» **DIRECTIVE**
Copy the entries word for word, starting at the very first line and ending at the line containing "Eileen [415, 488]", with both of those lines included.

» **DATA SECTION**
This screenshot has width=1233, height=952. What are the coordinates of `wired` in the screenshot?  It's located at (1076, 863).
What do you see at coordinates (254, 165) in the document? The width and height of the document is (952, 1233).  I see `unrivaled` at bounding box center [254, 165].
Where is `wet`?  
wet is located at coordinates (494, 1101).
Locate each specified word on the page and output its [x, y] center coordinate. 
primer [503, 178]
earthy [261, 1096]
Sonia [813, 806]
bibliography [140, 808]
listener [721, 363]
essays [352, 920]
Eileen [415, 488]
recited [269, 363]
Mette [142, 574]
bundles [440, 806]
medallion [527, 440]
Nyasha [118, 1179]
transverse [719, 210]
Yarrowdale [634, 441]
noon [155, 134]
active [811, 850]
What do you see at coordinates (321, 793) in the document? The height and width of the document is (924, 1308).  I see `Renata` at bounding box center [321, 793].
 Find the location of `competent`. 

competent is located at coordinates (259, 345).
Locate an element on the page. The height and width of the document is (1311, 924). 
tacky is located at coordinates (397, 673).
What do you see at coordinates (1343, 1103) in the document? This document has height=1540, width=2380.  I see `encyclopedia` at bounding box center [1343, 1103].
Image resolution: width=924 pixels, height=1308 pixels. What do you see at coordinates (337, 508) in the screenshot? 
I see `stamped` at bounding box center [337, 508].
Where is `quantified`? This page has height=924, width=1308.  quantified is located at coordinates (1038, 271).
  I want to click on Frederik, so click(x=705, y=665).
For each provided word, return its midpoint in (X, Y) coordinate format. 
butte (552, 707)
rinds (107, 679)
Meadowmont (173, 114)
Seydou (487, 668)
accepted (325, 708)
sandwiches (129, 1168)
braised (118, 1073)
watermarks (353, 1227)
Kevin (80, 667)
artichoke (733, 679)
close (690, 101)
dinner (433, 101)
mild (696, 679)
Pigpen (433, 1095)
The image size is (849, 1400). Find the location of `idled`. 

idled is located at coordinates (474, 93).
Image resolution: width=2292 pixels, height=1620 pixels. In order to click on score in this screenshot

» **FULL SOLUTION**
This screenshot has width=1233, height=952. What are the coordinates of `wired` in the screenshot?  It's located at (1076, 863).
What do you see at coordinates (254, 165) in the document? The width and height of the document is (952, 1233).  I see `unrivaled` at bounding box center [254, 165].
Where is `wet`?  
wet is located at coordinates (494, 1101).
Locate each specified word on the page and output its [x, y] center coordinate. 
primer [503, 178]
earthy [261, 1096]
Sonia [813, 806]
bibliography [140, 808]
listener [721, 363]
essays [352, 920]
Eileen [415, 488]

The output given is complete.